[Task to carry out]: Please reproduce the data exactly, though every picture must stay out.

━━━━━ Information supplied ━━━━━

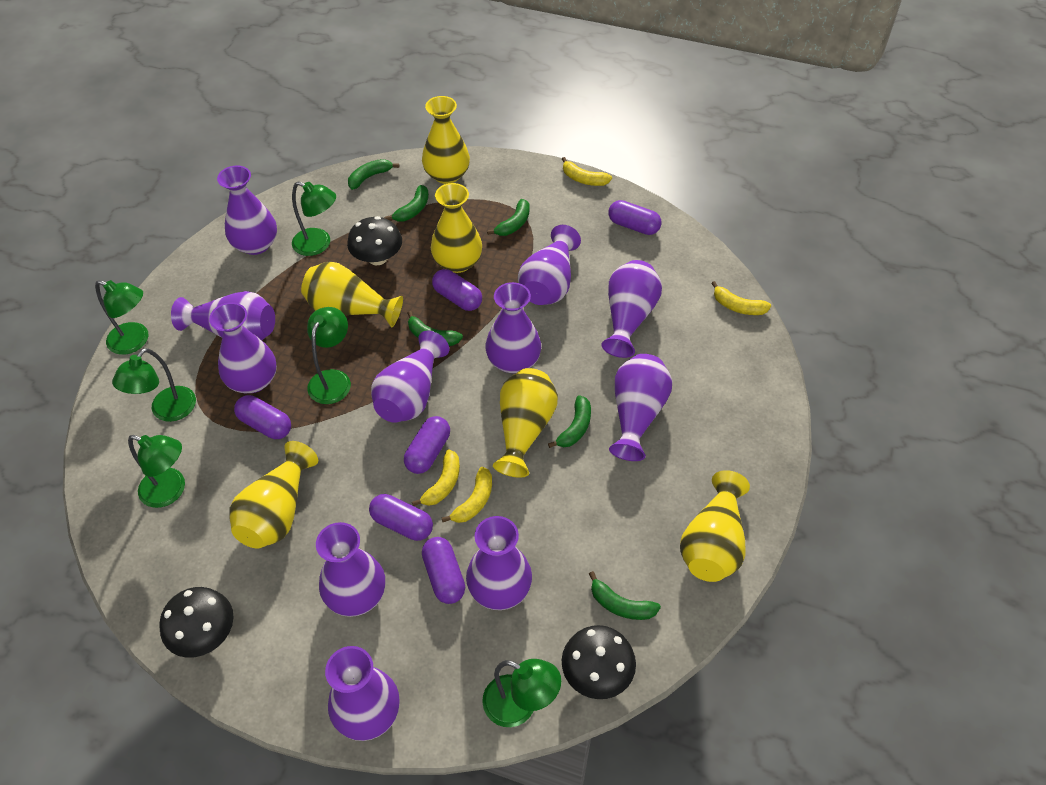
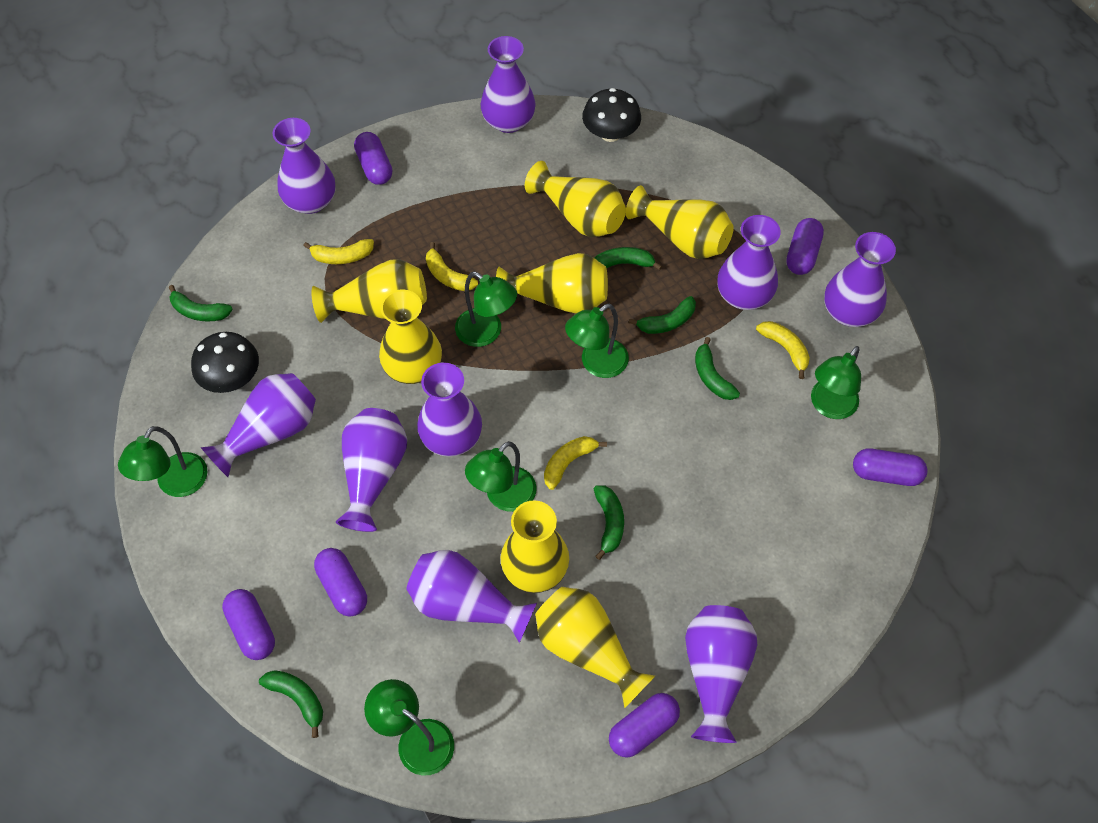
black mushroom: 3 -> 2
purple vase: 11 -> 9
yellow vase: 6 -> 7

━━━━━

[Expected output]:
black mushroom: 3 -> 2
purple vase: 11 -> 9
yellow vase: 6 -> 7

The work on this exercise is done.